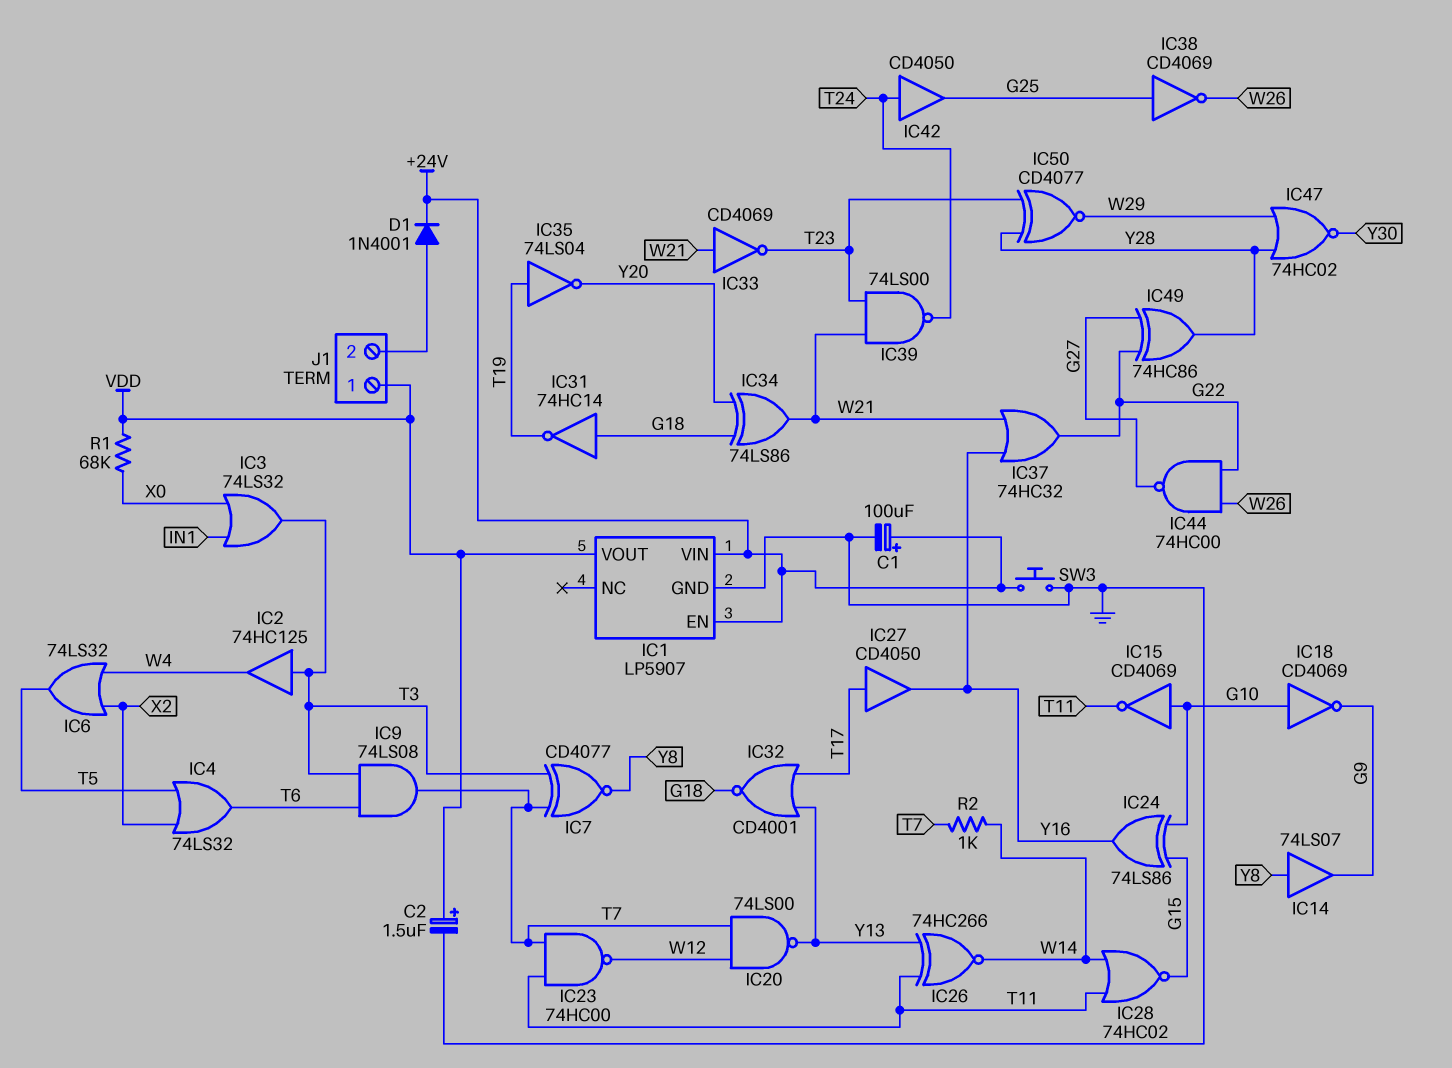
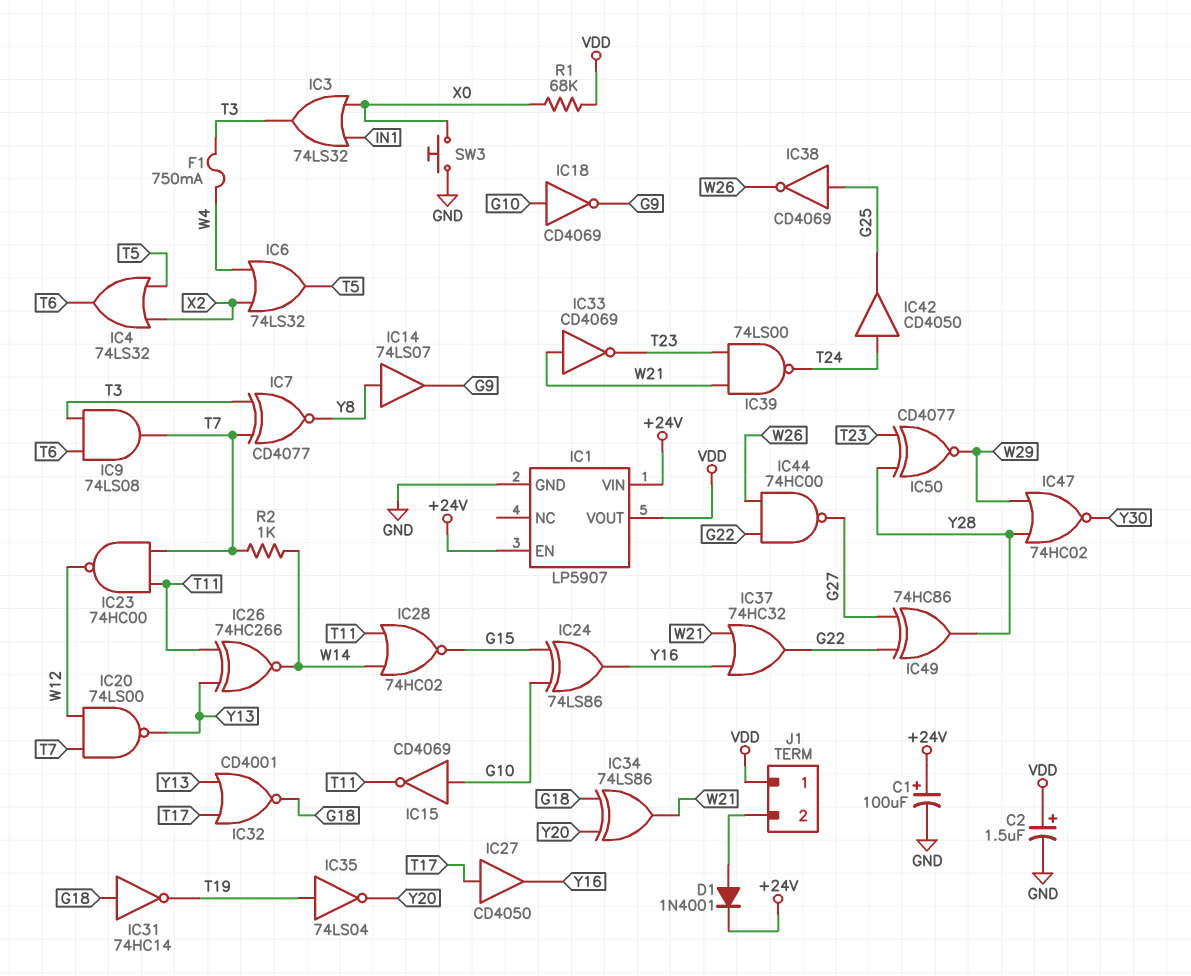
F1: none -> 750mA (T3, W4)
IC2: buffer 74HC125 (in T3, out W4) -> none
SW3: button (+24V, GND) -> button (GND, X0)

* * *

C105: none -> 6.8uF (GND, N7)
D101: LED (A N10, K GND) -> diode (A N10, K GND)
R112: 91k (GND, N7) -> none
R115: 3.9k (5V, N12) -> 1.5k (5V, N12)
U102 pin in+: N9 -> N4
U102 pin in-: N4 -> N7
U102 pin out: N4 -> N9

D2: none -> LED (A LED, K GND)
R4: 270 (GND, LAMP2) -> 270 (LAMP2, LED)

* * *

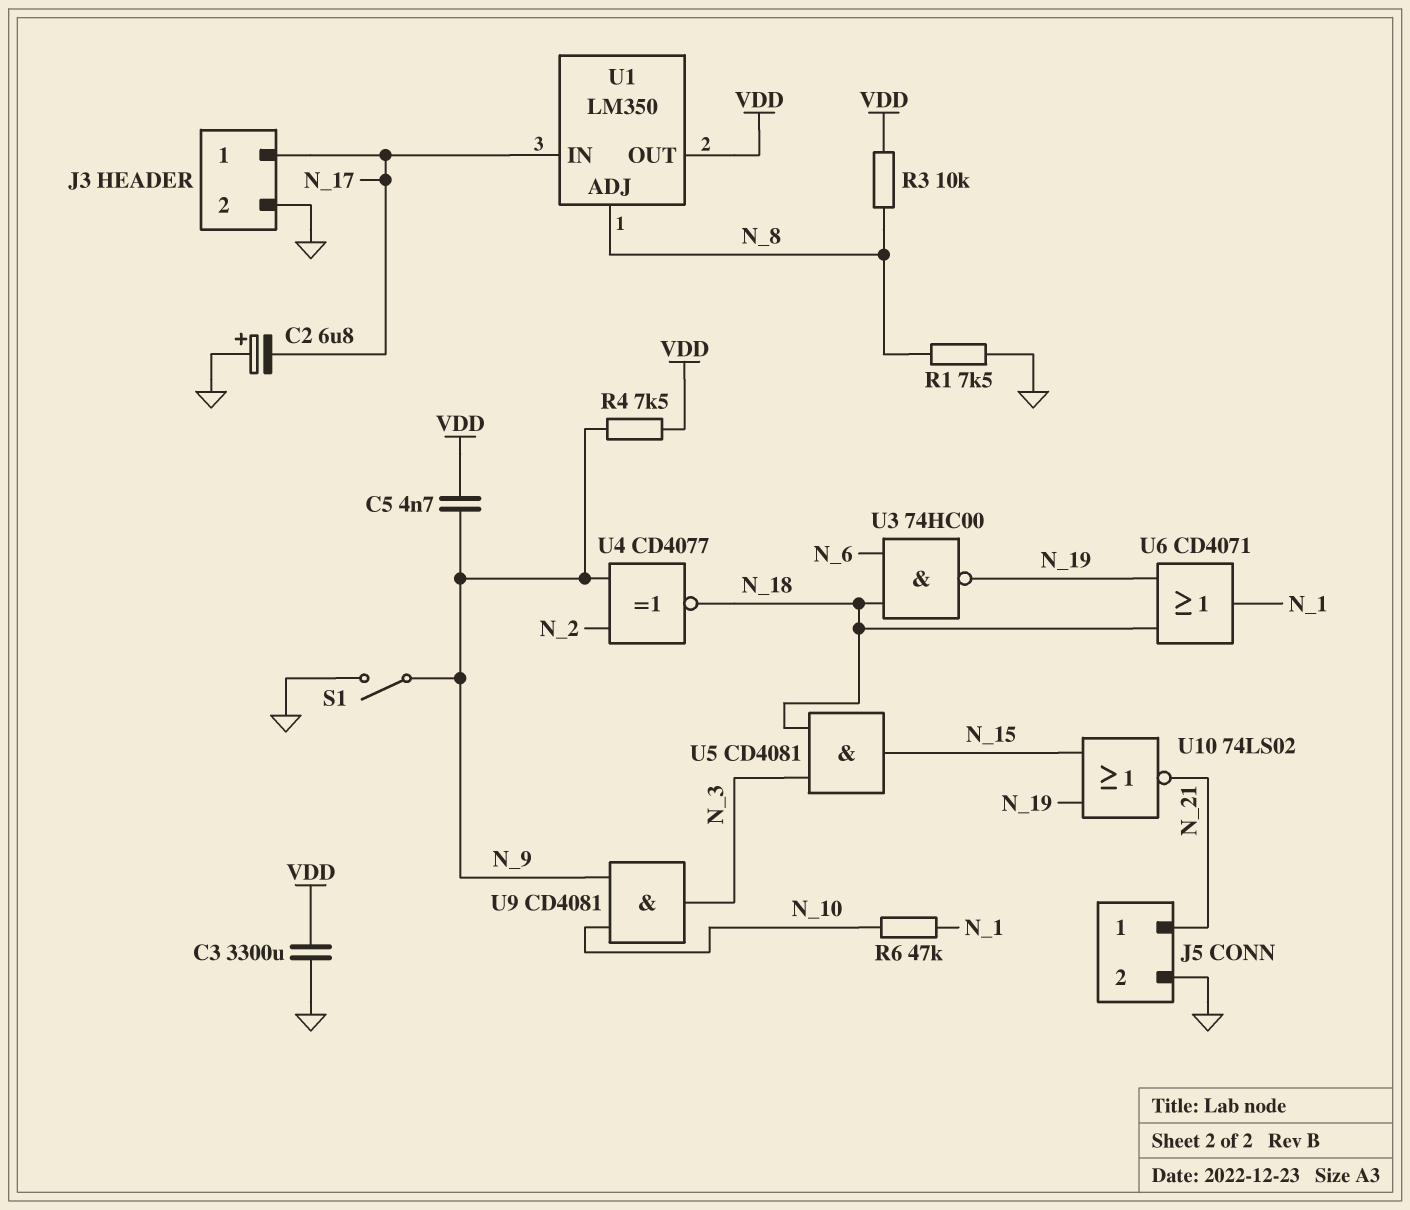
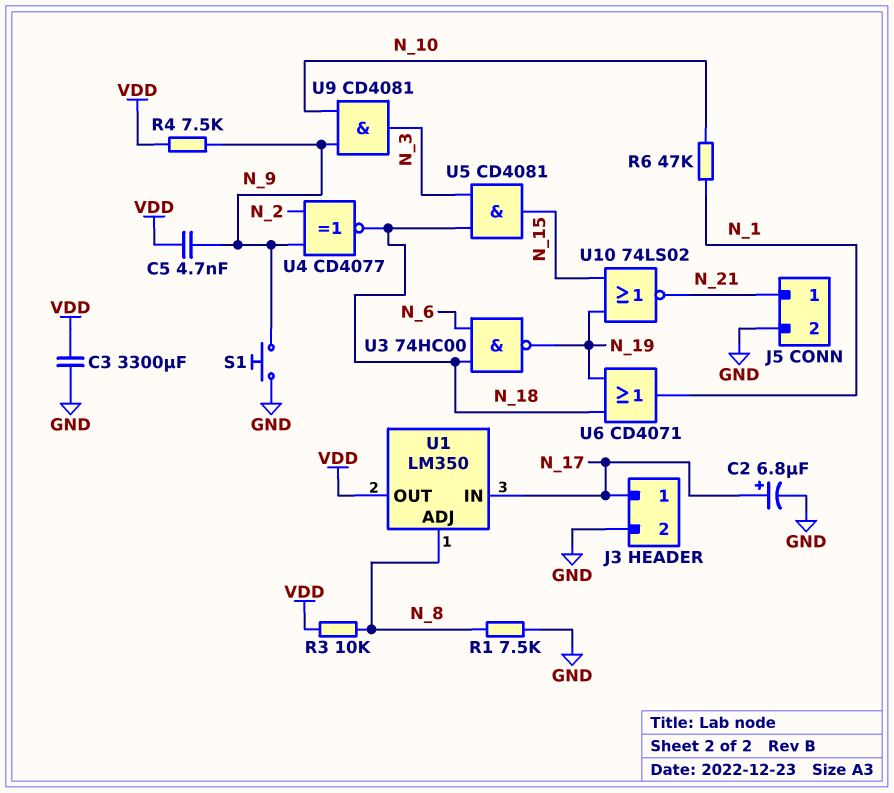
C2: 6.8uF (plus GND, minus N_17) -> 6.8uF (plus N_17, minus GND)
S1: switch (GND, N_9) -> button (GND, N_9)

* * *

What this task involves:
If a line in the records above holds the string "none", copy it.

Task response:
F1: none -> 750mA (T3, W4)
IC2: buffer 74HC125 (in T3, out W4) -> none
C105: none -> 6.8uF (GND, N7)
R112: 91k (GND, N7) -> none
D2: none -> LED (A LED, K GND)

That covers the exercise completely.